**TASK INSTRUCTIONS:** The expected response is an exact repetition of every record, with images excluded.

------------------------------------------------

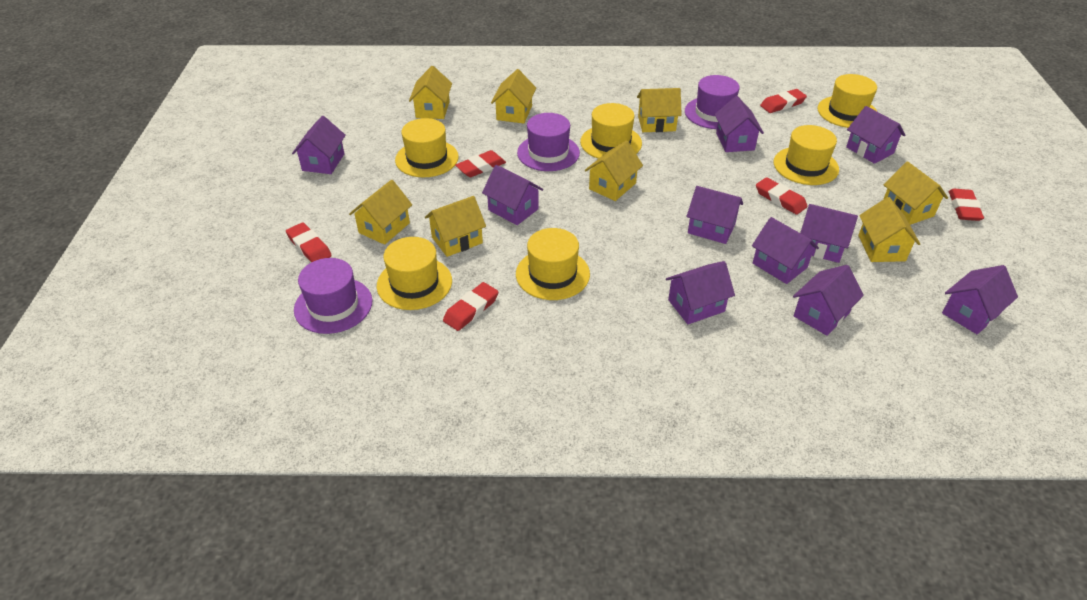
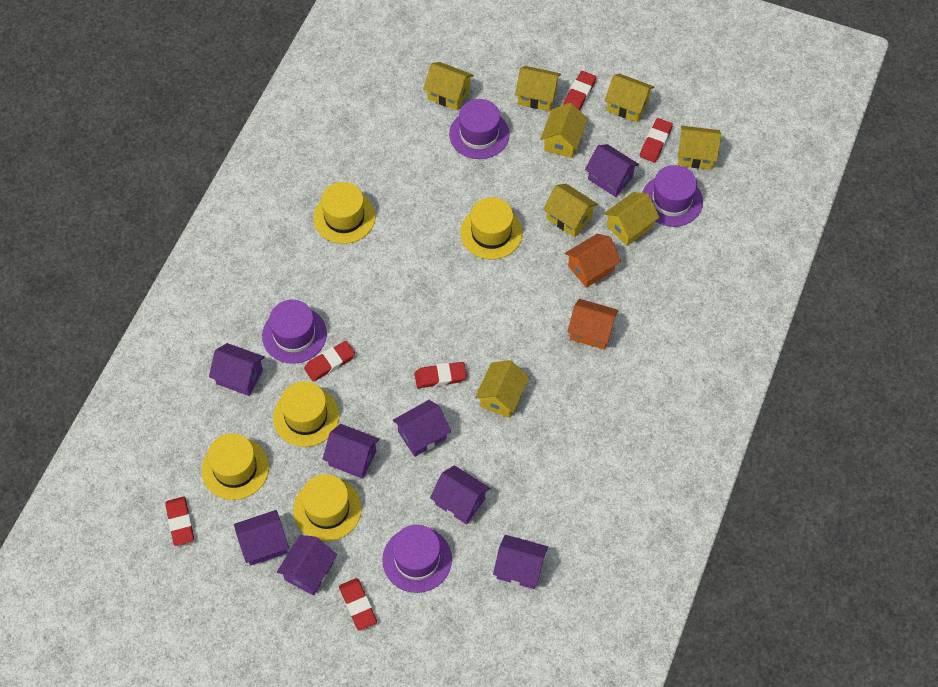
orange house: 0 -> 2
purple hat: 3 -> 4
purple house: 10 -> 8
yellow hat: 6 -> 5

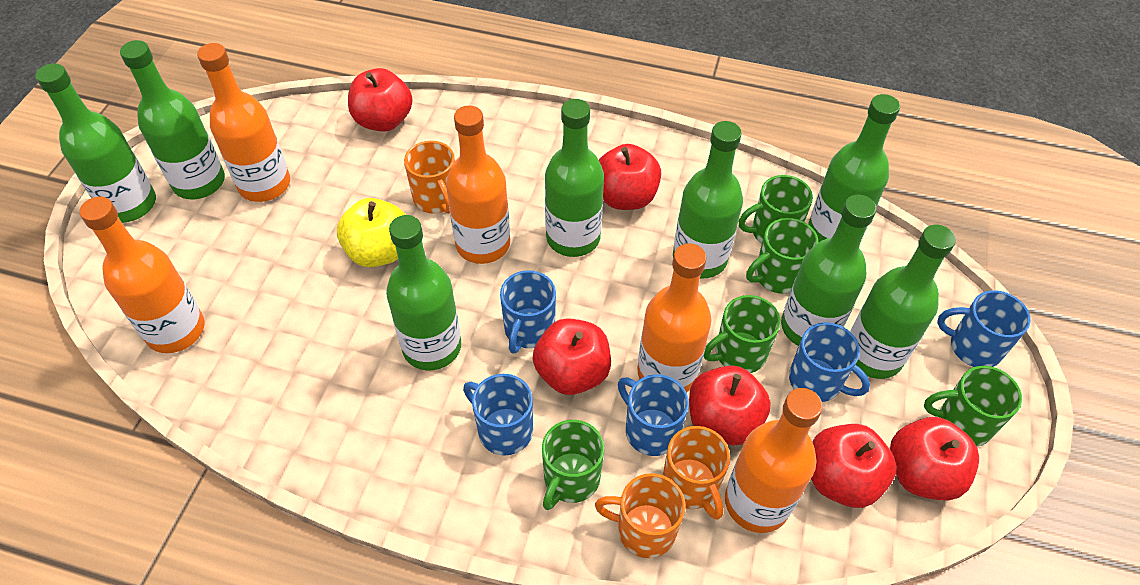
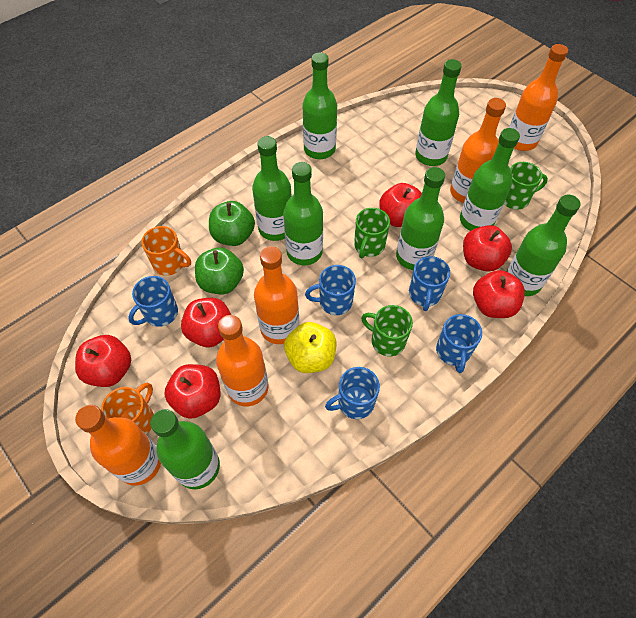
green apple: 0 -> 2
green mug: 5 -> 3
orange mug: 3 -> 2

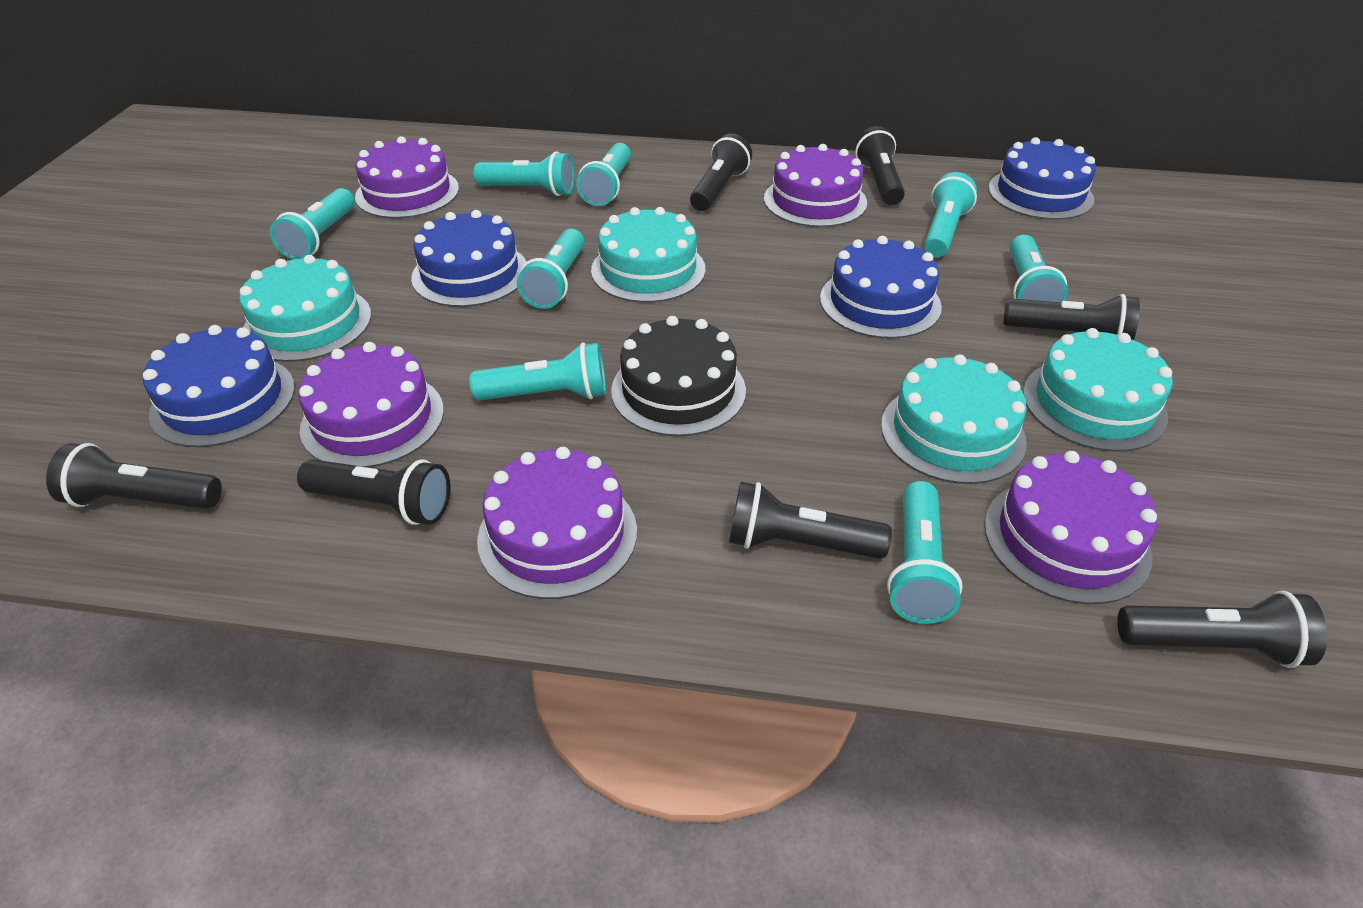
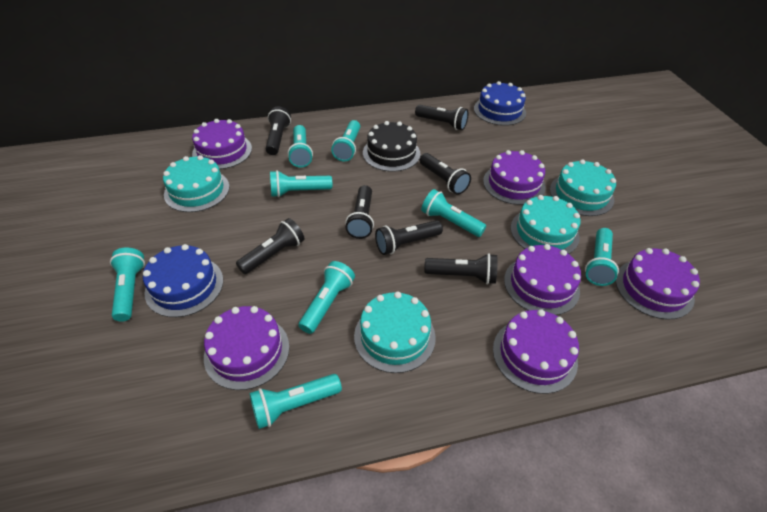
blue cake: 4 -> 2
purple cake: 5 -> 6

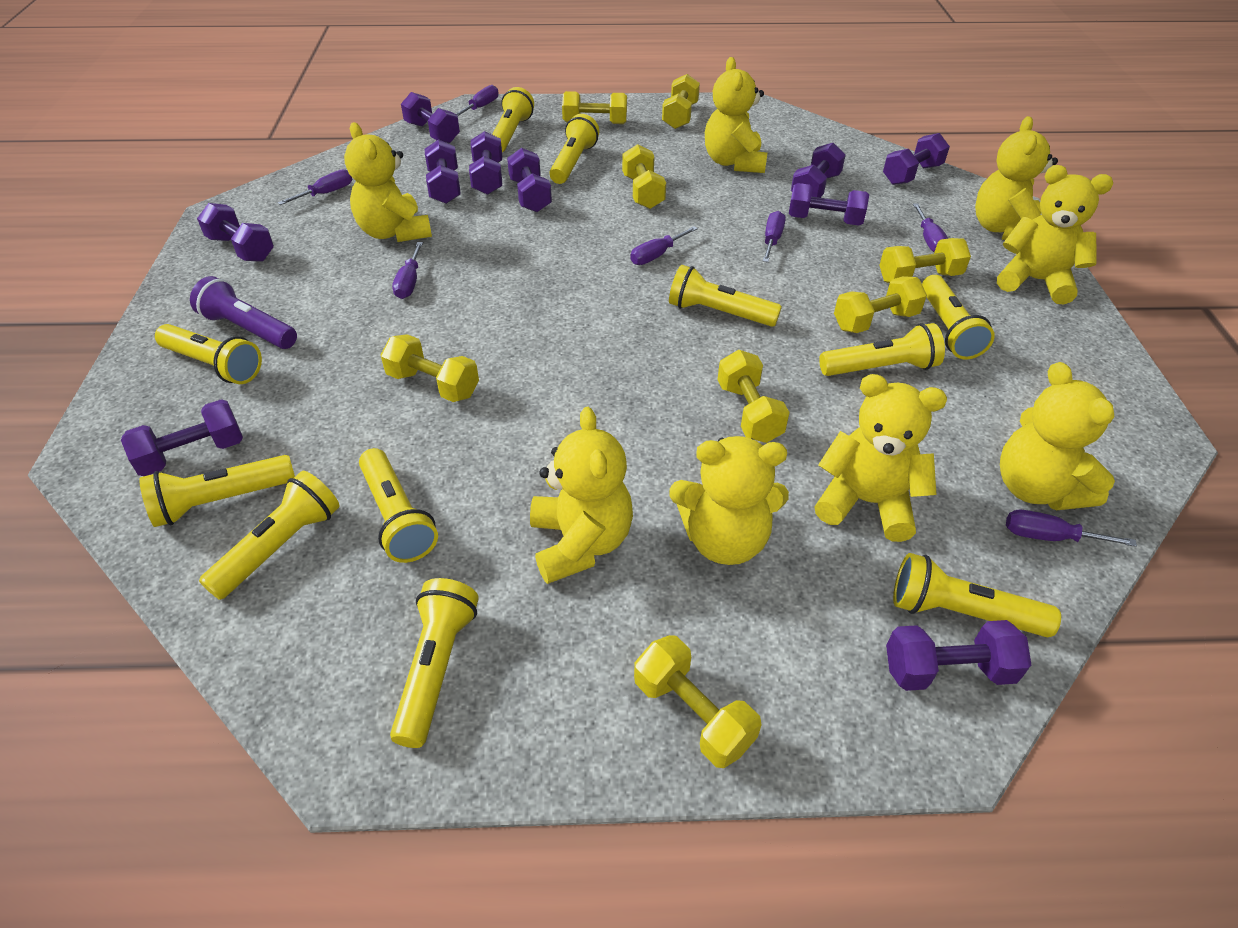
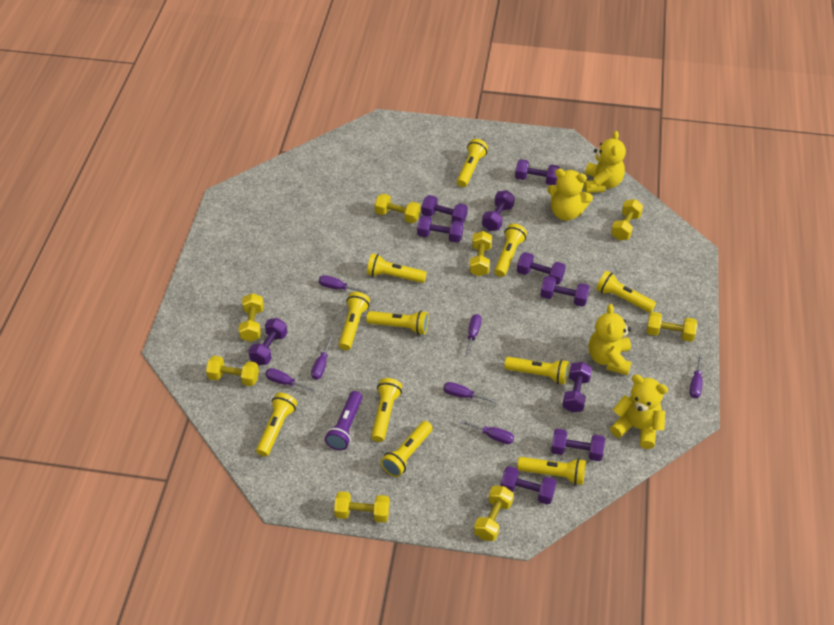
yellow teddy bear: 8 -> 4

------------------------------------------------

**RESULT OF THE EXERCISE:**
orange house: 0 -> 2
purple hat: 3 -> 4
purple house: 10 -> 8
yellow hat: 6 -> 5

green apple: 0 -> 2
green mug: 5 -> 3
orange mug: 3 -> 2

blue cake: 4 -> 2
purple cake: 5 -> 6

yellow teddy bear: 8 -> 4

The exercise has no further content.